REQUIRED ACTION | Please write out exactly the lines from the one with "TEMP pin GND: GND -> none" through the end of the data below, both ends included, and omit any pictures.

Before-and-after change data
────────────────

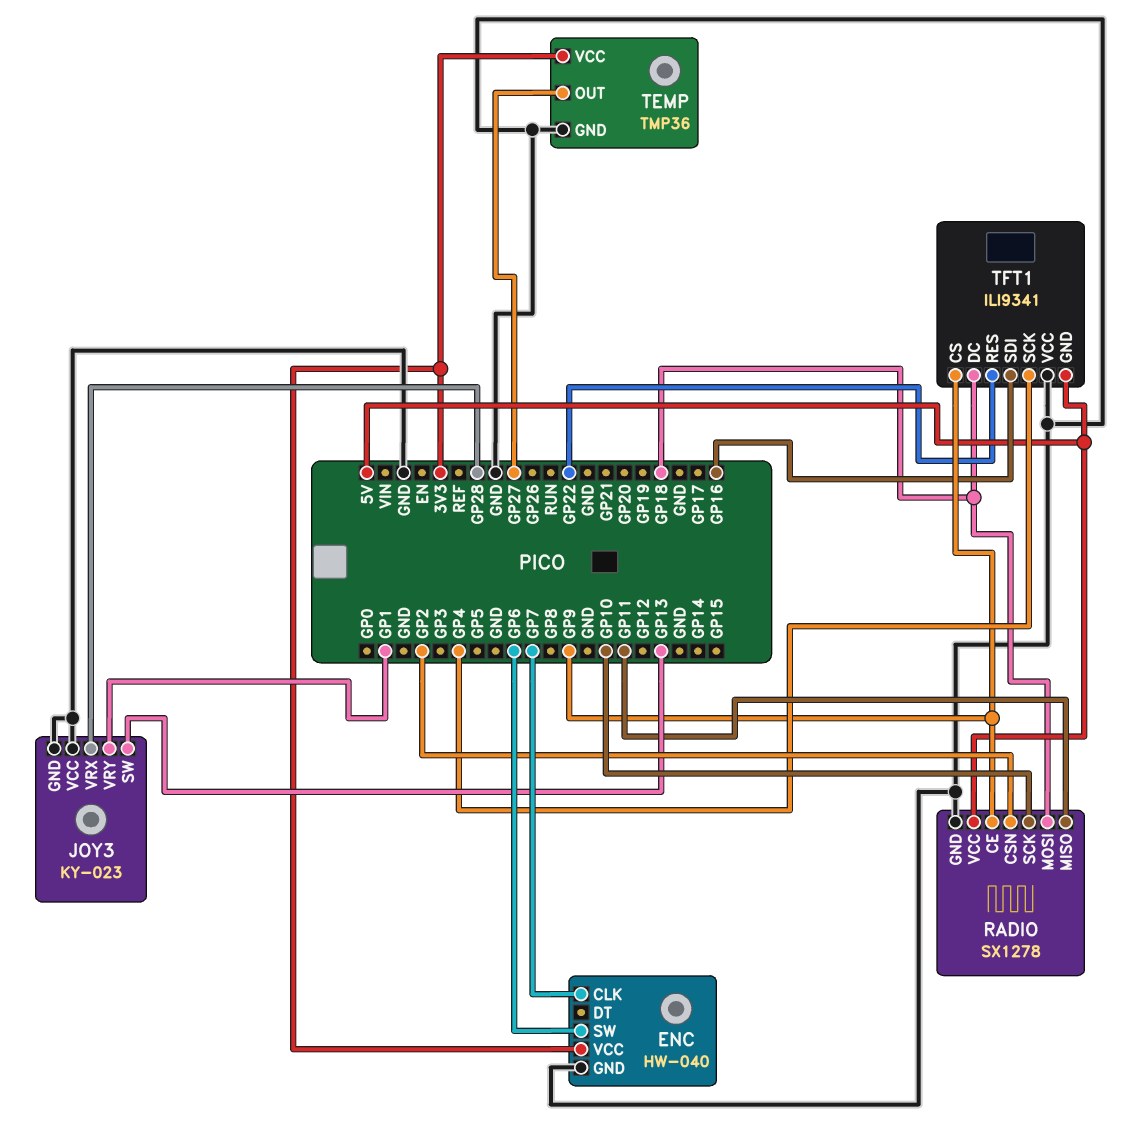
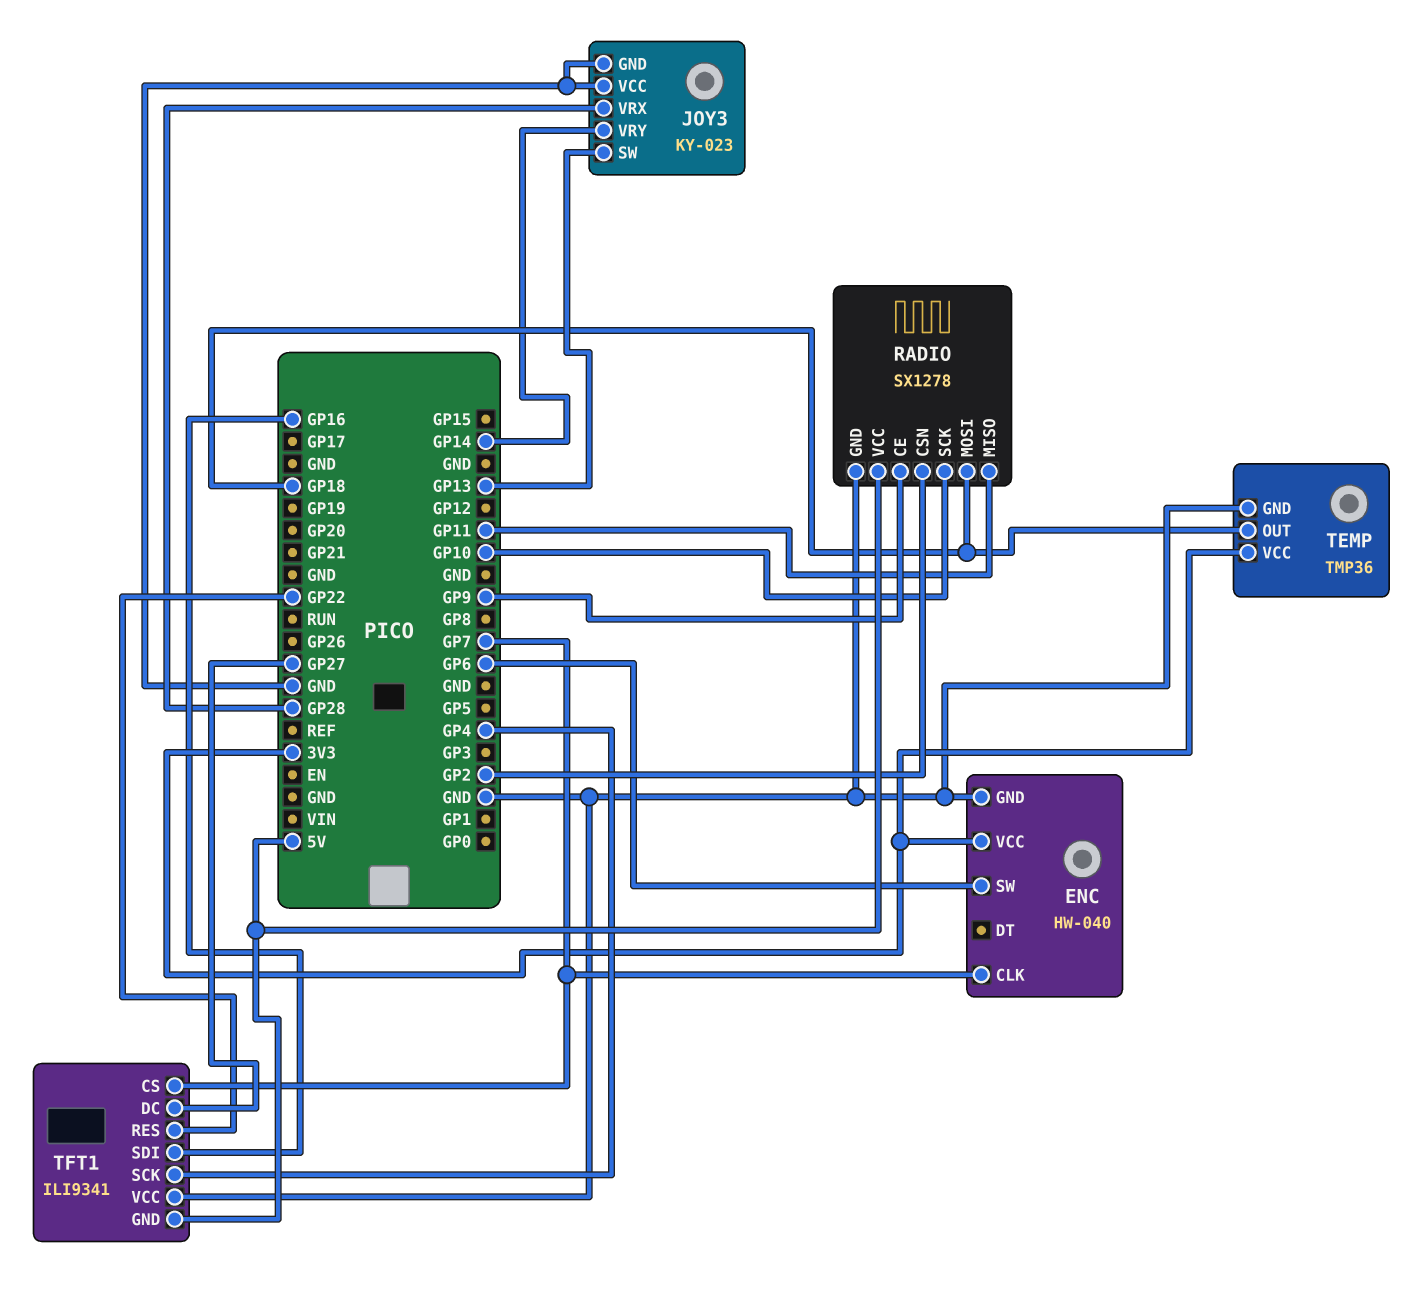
JOY3 pin VRY: GP1 -> GP14
TEMP pin OUT: GP27 -> GP18
TFT1 pin CS: GP9 -> GP7
TFT1 pin DC: GP18 -> GP27

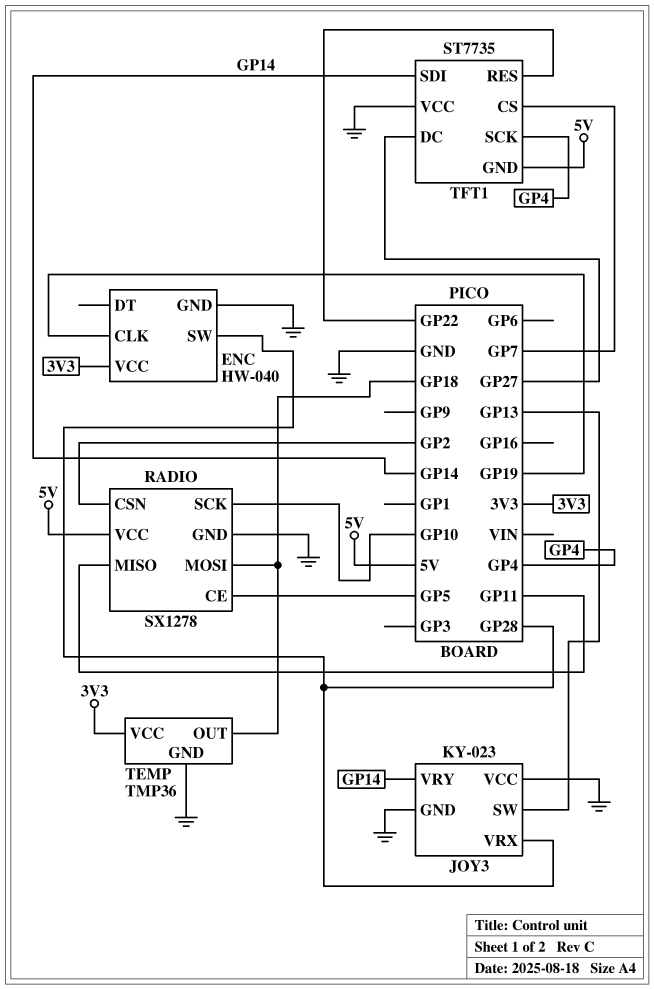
ENC pin CLK: GP7 -> GP19
ENC pin SW: GP6 -> GP28
RADIO pin CE: GP9 -> GP5
TFT1: ILI9341 -> ST7735
TFT1 pin SDI: GP16 -> GP14

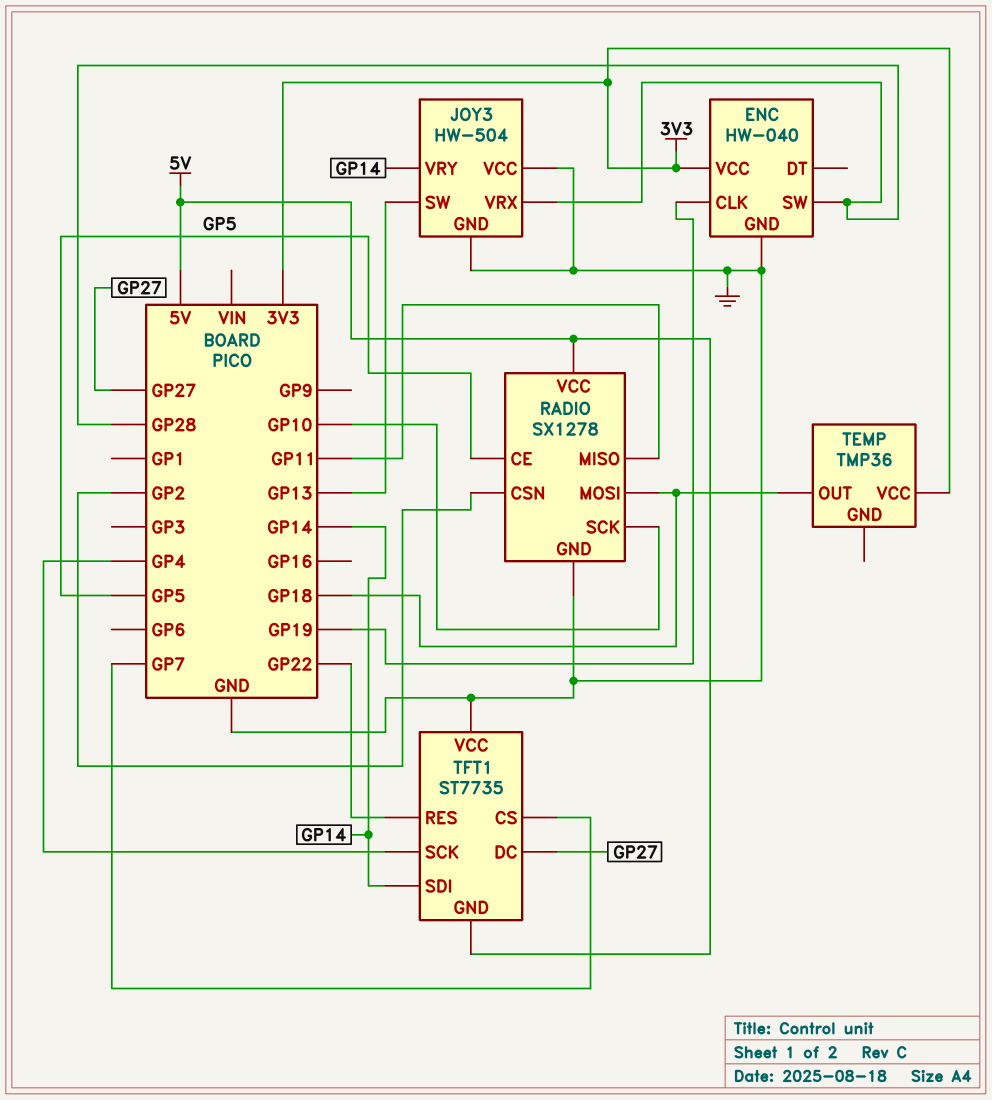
JOY3: KY-023 -> HW-504
TEMP pin GND: GND -> none

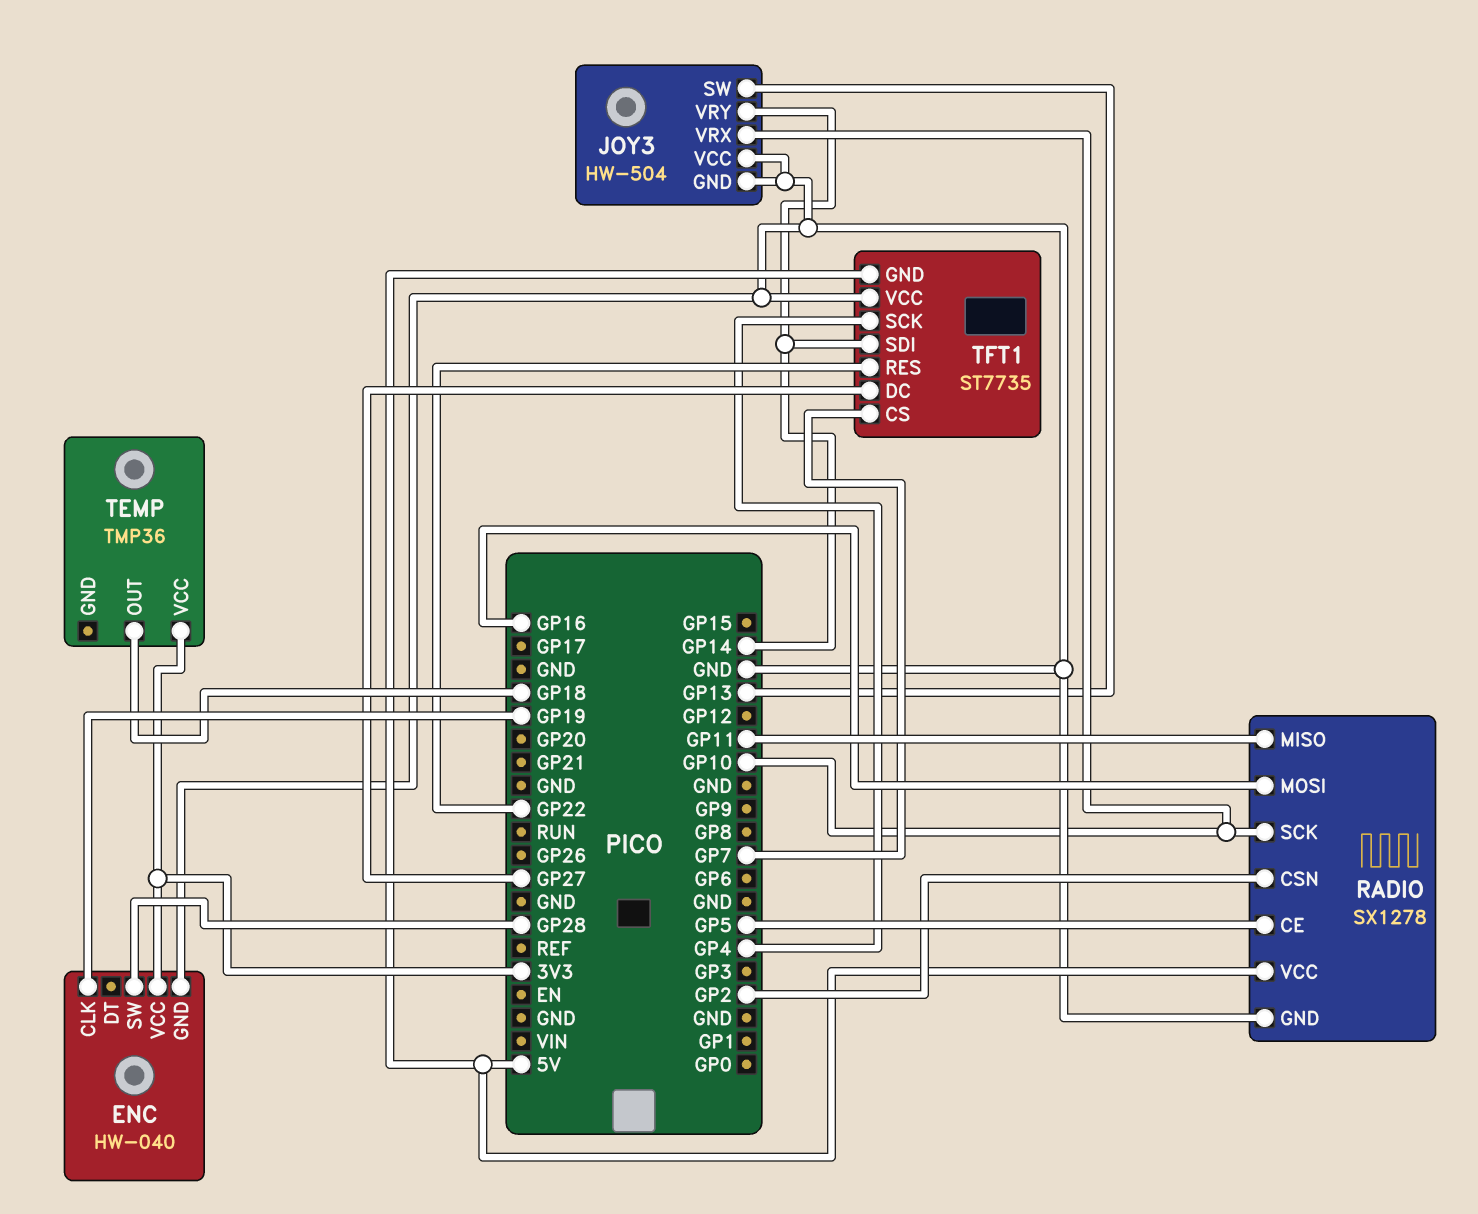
JOY3 pin VRX: GP28 -> GP10
RADIO pin MOSI: GP18 -> GP16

────────────────

REPLY TO THE EXERCISE |
TEMP pin GND: GND -> none

JOY3 pin VRX: GP28 -> GP10
RADIO pin MOSI: GP18 -> GP16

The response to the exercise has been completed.